### DATASET CONTENT

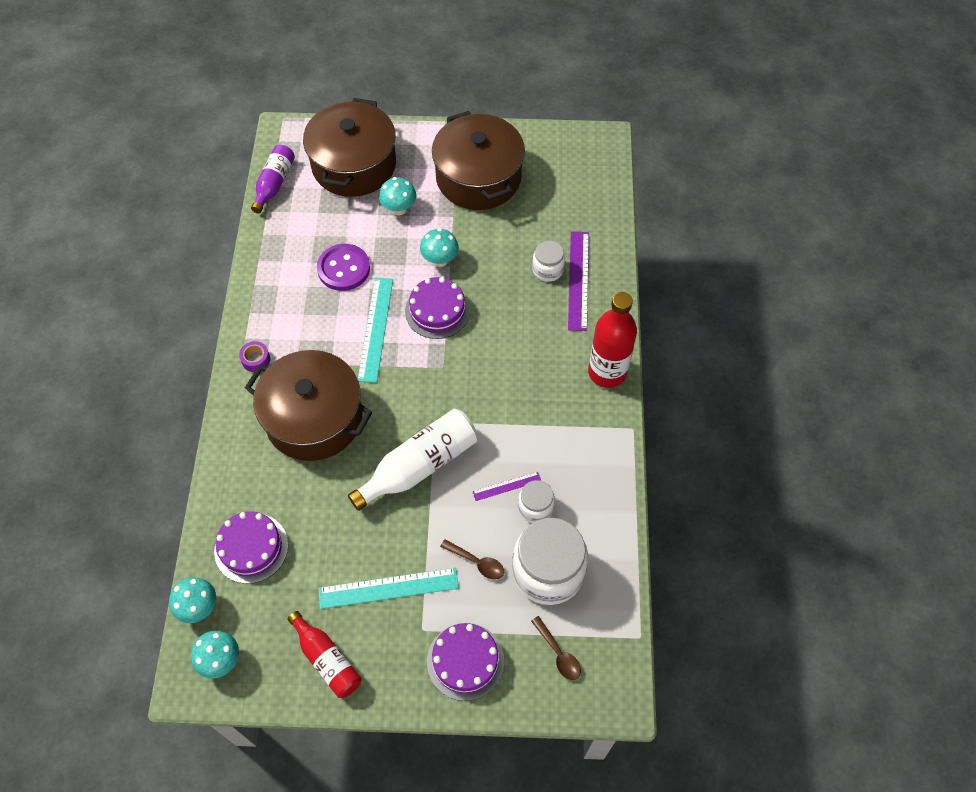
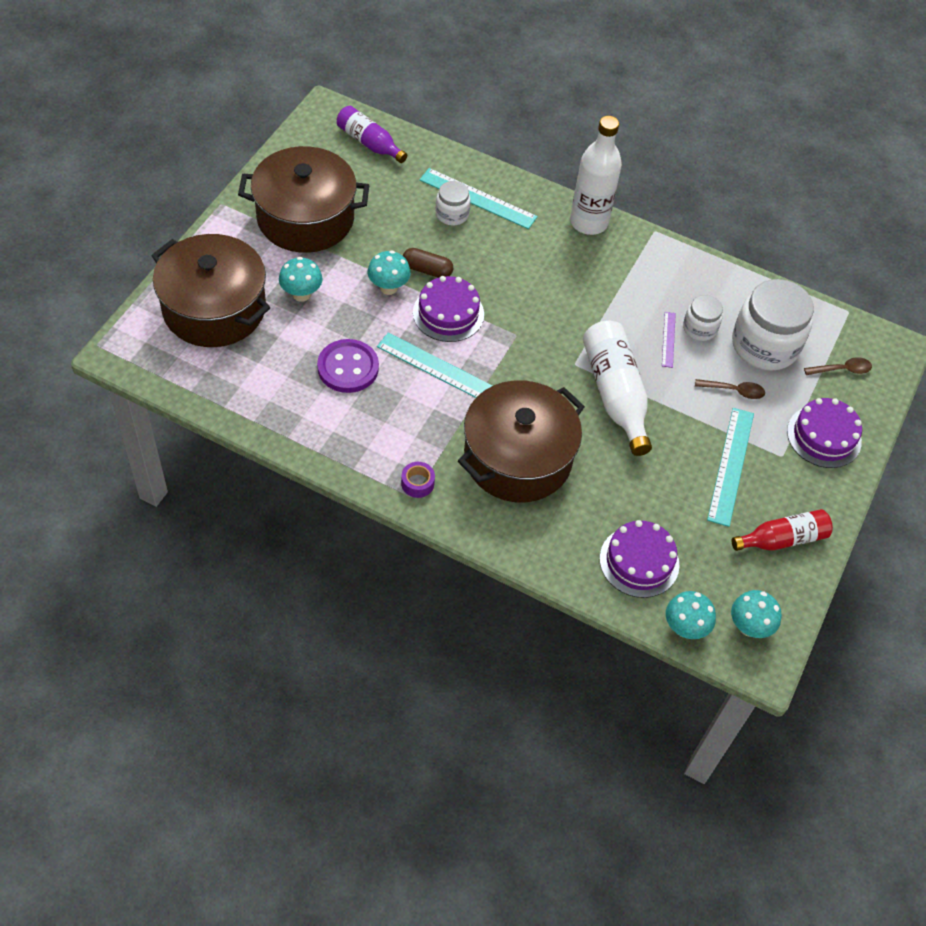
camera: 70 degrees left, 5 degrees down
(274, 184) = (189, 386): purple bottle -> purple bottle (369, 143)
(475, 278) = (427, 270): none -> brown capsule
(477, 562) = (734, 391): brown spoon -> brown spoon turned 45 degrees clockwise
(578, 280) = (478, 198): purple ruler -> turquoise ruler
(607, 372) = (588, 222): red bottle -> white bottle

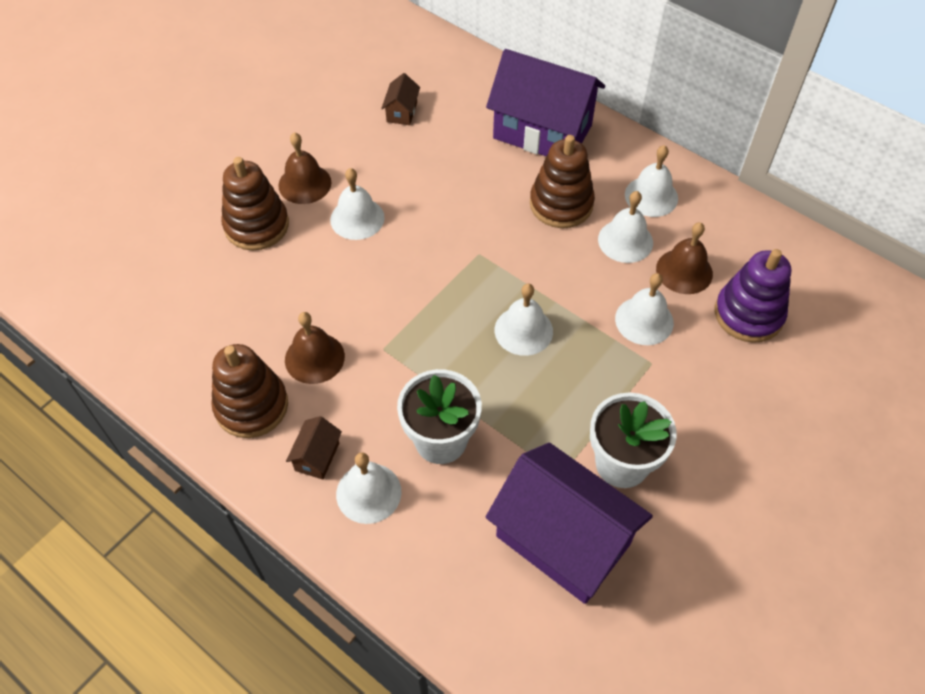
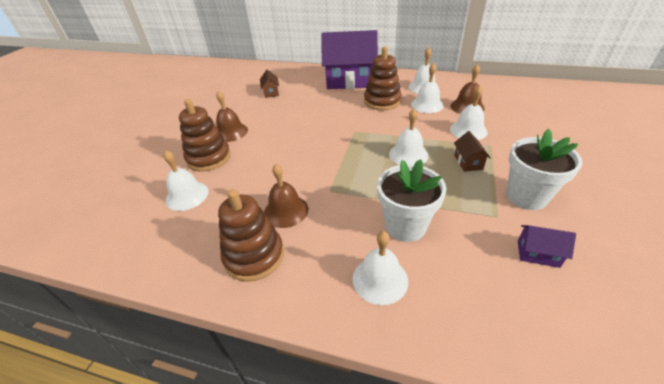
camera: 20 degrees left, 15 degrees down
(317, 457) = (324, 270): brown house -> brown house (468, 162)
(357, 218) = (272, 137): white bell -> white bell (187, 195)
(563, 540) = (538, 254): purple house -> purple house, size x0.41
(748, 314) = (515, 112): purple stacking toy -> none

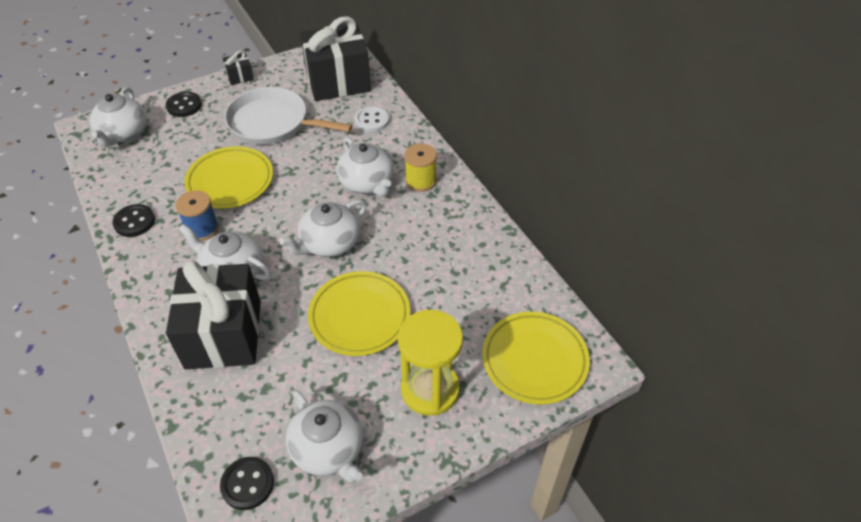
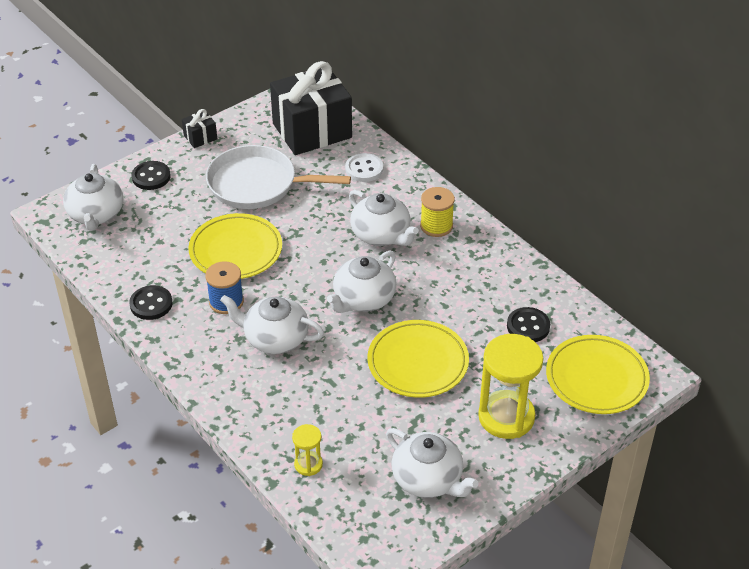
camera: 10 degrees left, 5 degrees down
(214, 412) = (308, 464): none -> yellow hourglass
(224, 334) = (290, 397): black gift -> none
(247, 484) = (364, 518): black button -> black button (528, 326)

### PROMPT
Beginning with the line where "(475, 278) = (427, 270): none" appears, transcribe the records above word for word through their last line, and include no pictures.

### WRITTEN RESPONSE
(475, 278) = (427, 270): none -> brown capsule
(477, 562) = (734, 391): brown spoon -> brown spoon turned 45 degrees clockwise
(578, 280) = (478, 198): purple ruler -> turquoise ruler
(607, 372) = (588, 222): red bottle -> white bottle

camera: 20 degrees left, 15 degrees down
(317, 457) = (324, 270): brown house -> brown house (468, 162)
(357, 218) = (272, 137): white bell -> white bell (187, 195)
(563, 540) = (538, 254): purple house -> purple house, size x0.41
(748, 314) = (515, 112): purple stacking toy -> none

camera: 10 degrees left, 5 degrees down
(214, 412) = (308, 464): none -> yellow hourglass
(224, 334) = (290, 397): black gift -> none
(247, 484) = (364, 518): black button -> black button (528, 326)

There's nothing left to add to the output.